■ **BRIEF**
Print every entry, word for word, and skip the images.

■ **EXERCISE MATERIALS**
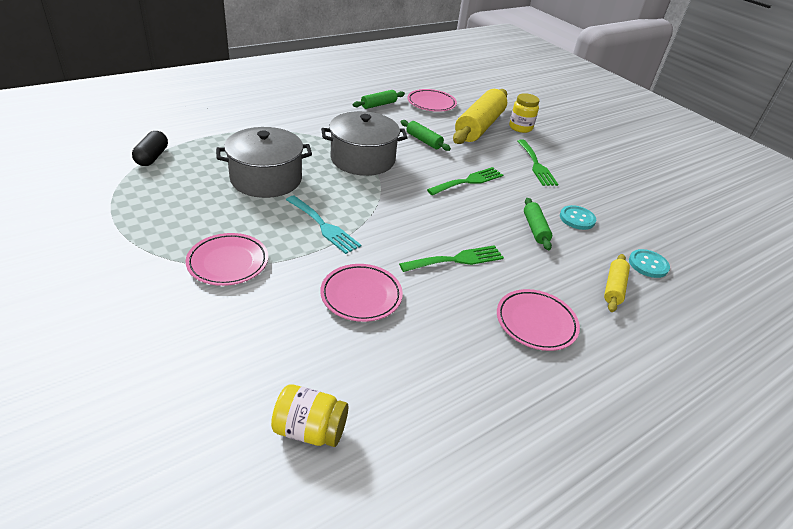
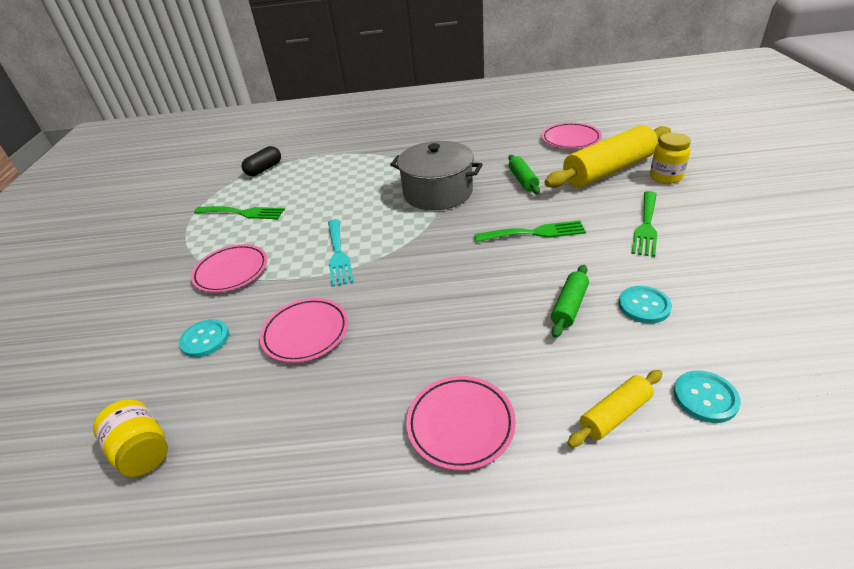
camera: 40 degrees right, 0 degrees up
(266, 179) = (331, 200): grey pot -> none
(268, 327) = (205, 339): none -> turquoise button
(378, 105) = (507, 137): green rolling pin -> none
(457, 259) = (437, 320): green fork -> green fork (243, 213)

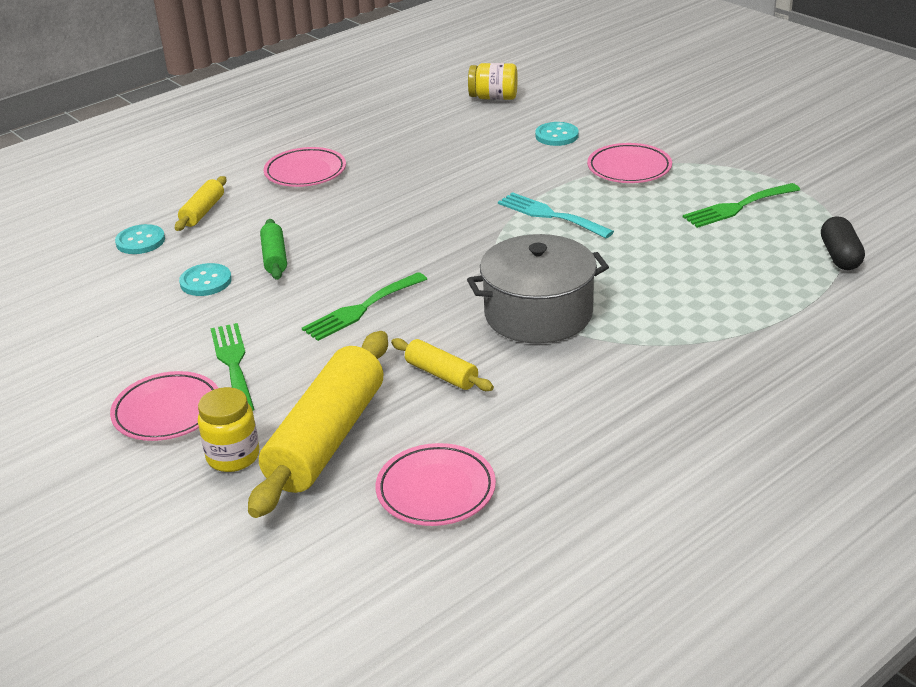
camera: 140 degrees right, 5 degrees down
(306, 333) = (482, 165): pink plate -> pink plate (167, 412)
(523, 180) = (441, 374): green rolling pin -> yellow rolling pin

■ **RESPONSE FOR THIS EXERCISE**
camera: 40 degrees right, 0 degrees up
(266, 179) = (331, 200): grey pot -> none
(268, 327) = (205, 339): none -> turquoise button
(378, 105) = (507, 137): green rolling pin -> none
(457, 259) = (437, 320): green fork -> green fork (243, 213)

camera: 140 degrees right, 5 degrees down
(306, 333) = (482, 165): pink plate -> pink plate (167, 412)
(523, 180) = (441, 374): green rolling pin -> yellow rolling pin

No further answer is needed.